(Task item): Where does the string "brown" appear? Copy every line of the entries below that holds it.

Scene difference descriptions
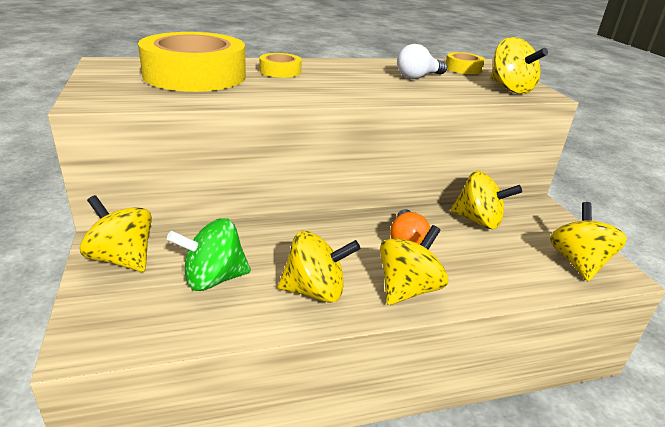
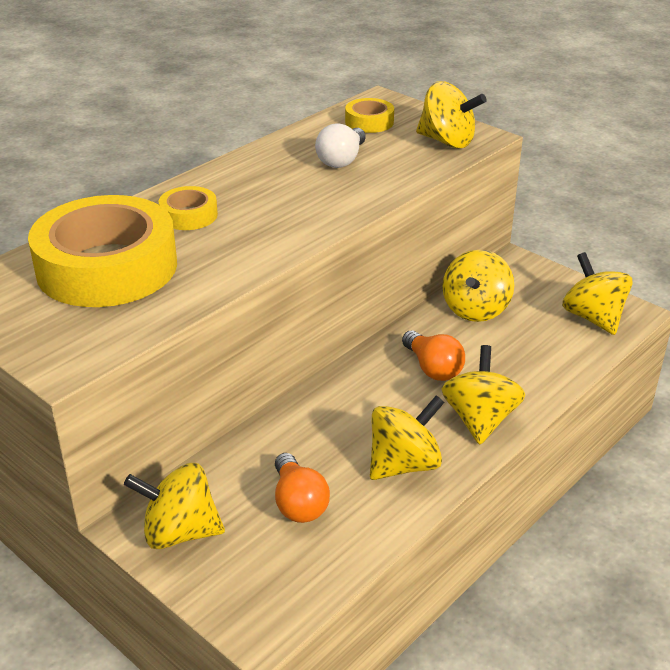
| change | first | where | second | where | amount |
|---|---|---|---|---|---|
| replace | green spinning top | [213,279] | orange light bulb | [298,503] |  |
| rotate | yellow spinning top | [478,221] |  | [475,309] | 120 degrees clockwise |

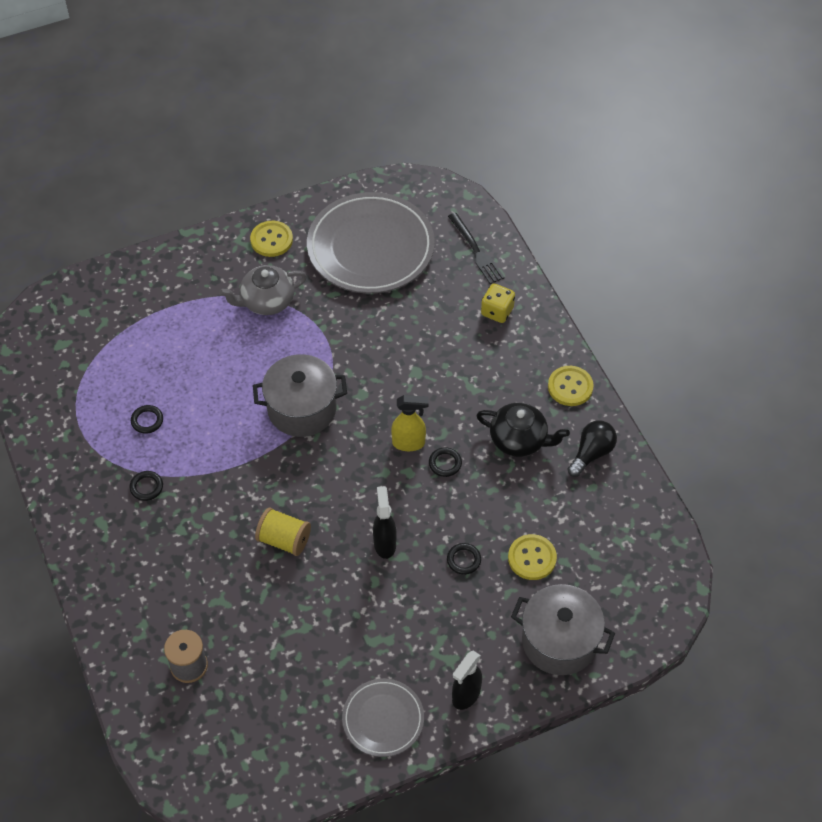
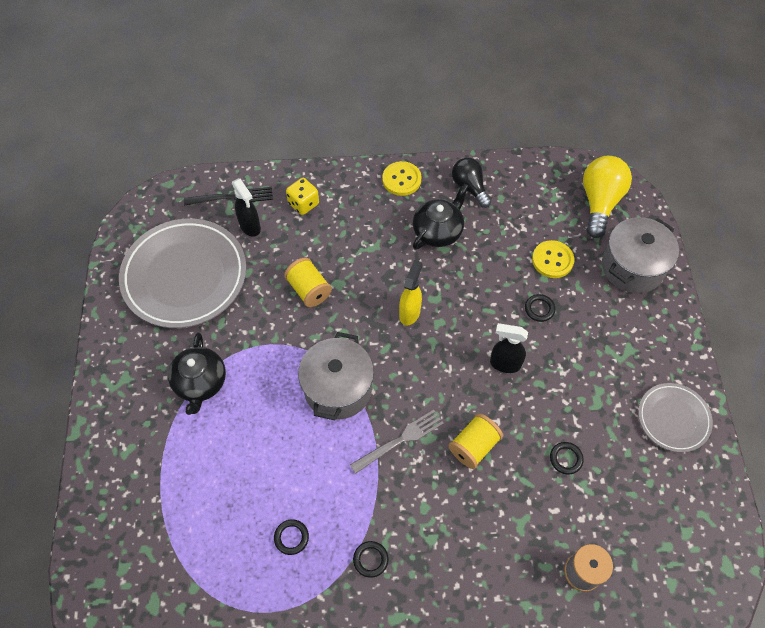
| change | first | where | second | where | amount |
|---|---|---|---|---|---|
| recolor | grey teapot | [266,301] | black teapot | [200,383] |  |
| move | black spray bottle | [465,695] |  | [250,227] |  |
| insert |  |  | yellow spool | [309,290] |  |
| insert |  |  | grey fork | [400,440] |  |
| move | black ring | [445,463] |  | [566,459] |  |
| insert |  |  | yellow light bulb | [599,202] |  |
| delete | yellow button | [271,240] |  |  |  |

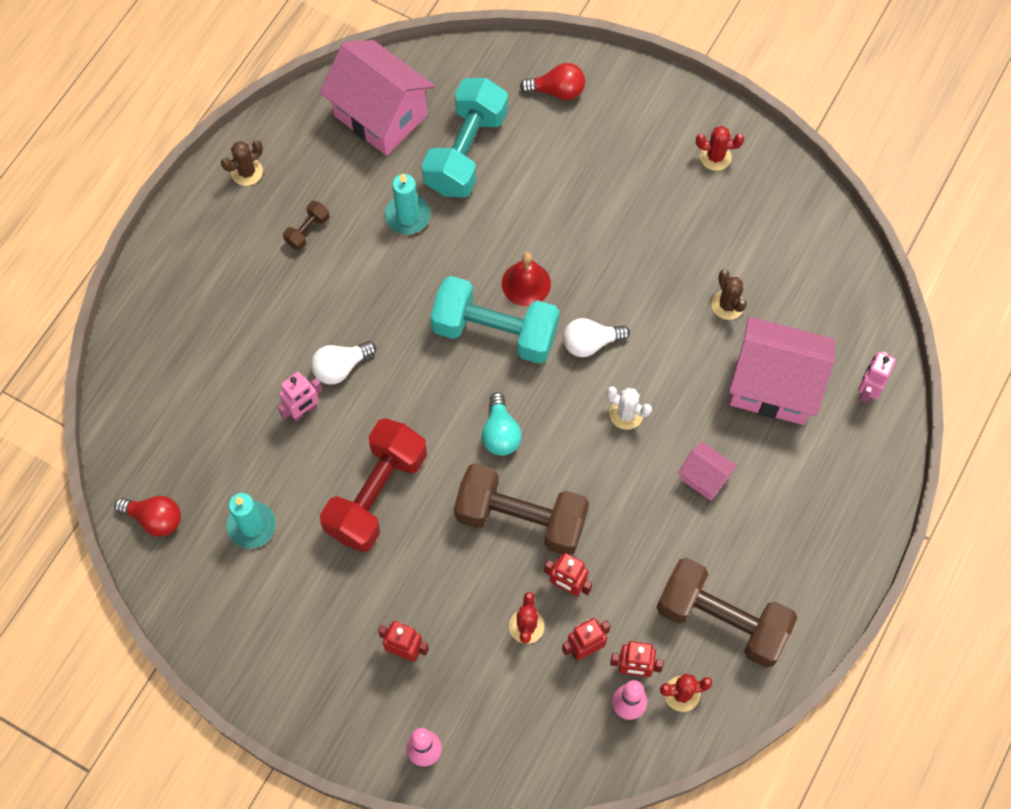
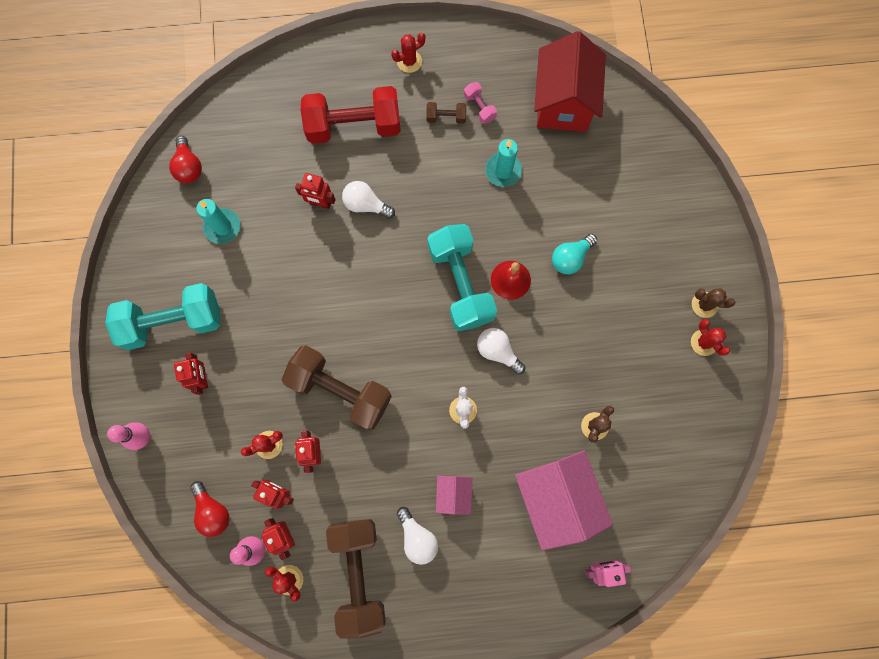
| change | first | where | second | where | amount |
|---|---|---|---|---|---|
| move | turquoise dumbbell | [466,152] |  | [173,322] |  |
| move | red light bulb | [557,91] |  | [212,511] |  |
| rotate | brown dumbbell | [521,518] |  | [340,390] | 45 degrees counterclockwise |
| recolor | pink robot | [303,411] | red robot | [320,203] |  |
| move | red dumbbell | [376,494] |  | [354,126] |  |
| insert |  |  | red cactus | [409,61] |  |
| insert |  |  | white light bulb | [417,537] |  |
| insert |  |  | pink dumbbell | [479,107] |  |
| recolor | pink house | [380,116] | red house | [563,103] |  |
| move | turquoise light bulb | [500,433] |  | [570,258] |  |
| move | brown cactus | [247,172] |  | [704,304] |  |

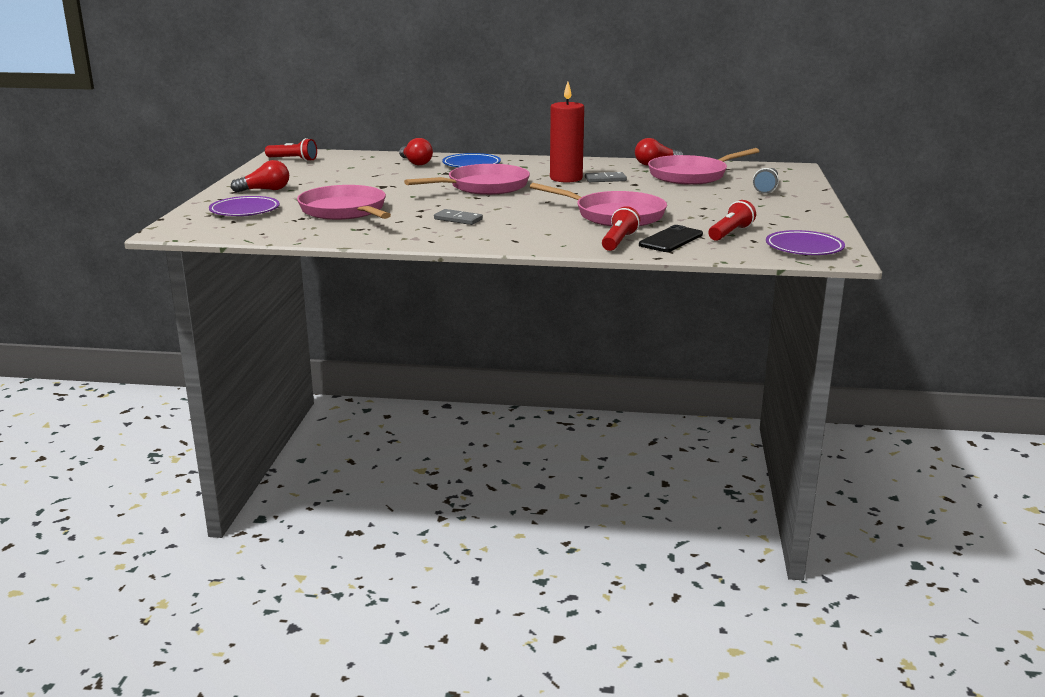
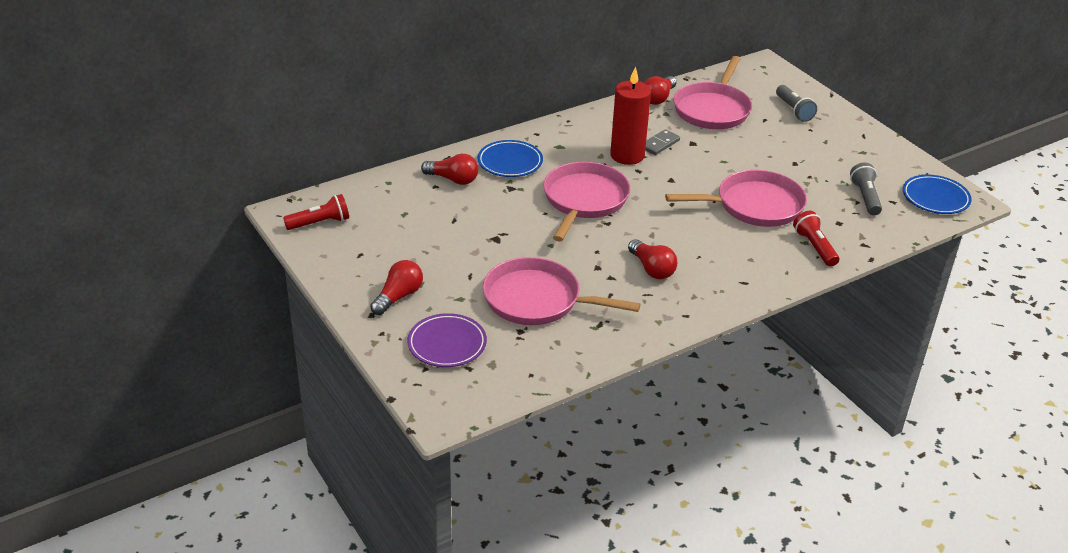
| change | first | where | second | where | amount |
|---|---|---|---|---|---|
| replace | grey domino | [458,219] | red light bulb | [652,269] |  |
| recolor | red flashlight | [730,233] | grey flashlight | [865,197] |  |
| recolor | purple plate | [804,248] | blue plate | [935,198] |  |
| delete | black phone | [671,240] |  |  |  |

(Exercise answer):
| rotate | brown dumbbell | [521,518] |  | [340,390] | 45 degrees counterclockwise |
| move | brown cactus | [247,172] |  | [704,304] |  |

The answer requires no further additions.